ASSIGNMENT: I would like every line of the records below that contains the word "grey" copied.

Source records:
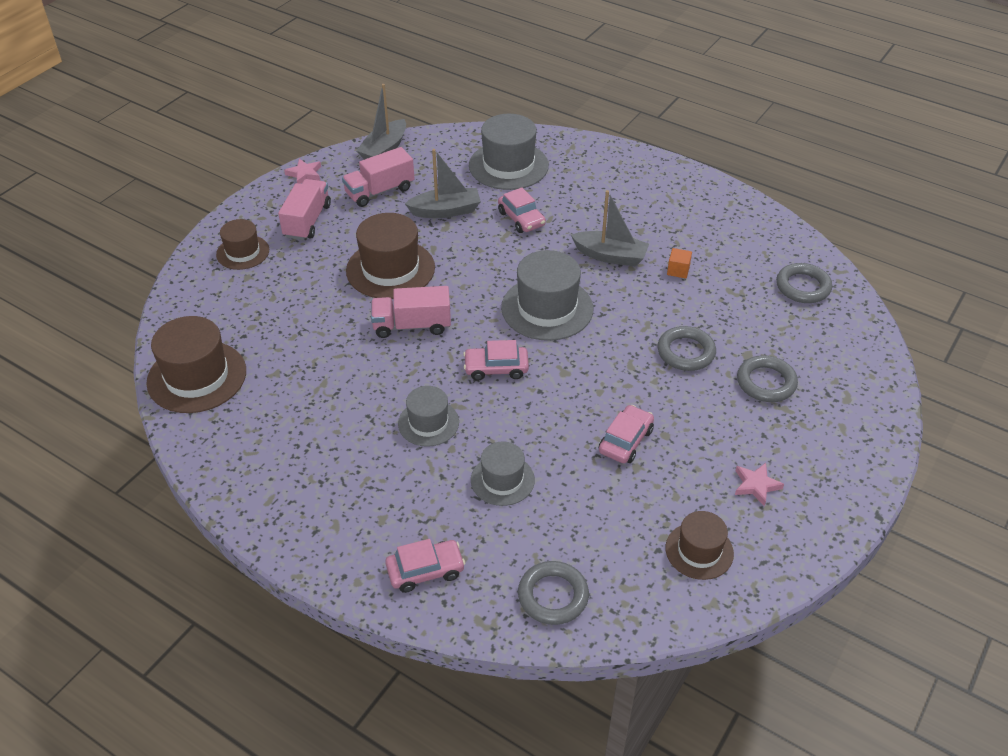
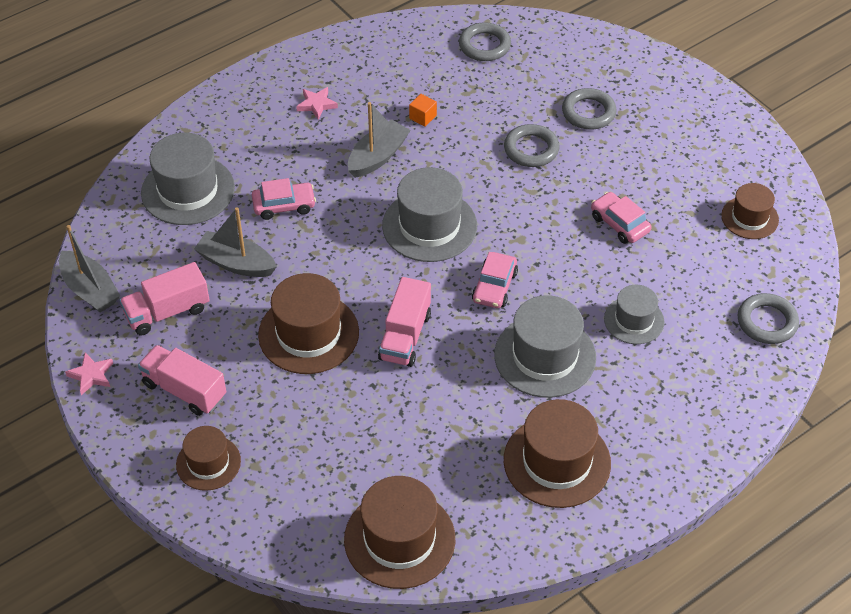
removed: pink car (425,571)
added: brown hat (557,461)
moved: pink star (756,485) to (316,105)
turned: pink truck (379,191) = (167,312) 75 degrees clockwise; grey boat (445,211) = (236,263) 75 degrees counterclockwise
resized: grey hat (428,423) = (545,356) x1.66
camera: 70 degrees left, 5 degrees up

RESULT BELOW:
turned: pink truck (379,191) = (167,312) 75 degrees clockwise; grey boat (445,211) = (236,263) 75 degrees counterclockwise
resized: grey hat (428,423) = (545,356) x1.66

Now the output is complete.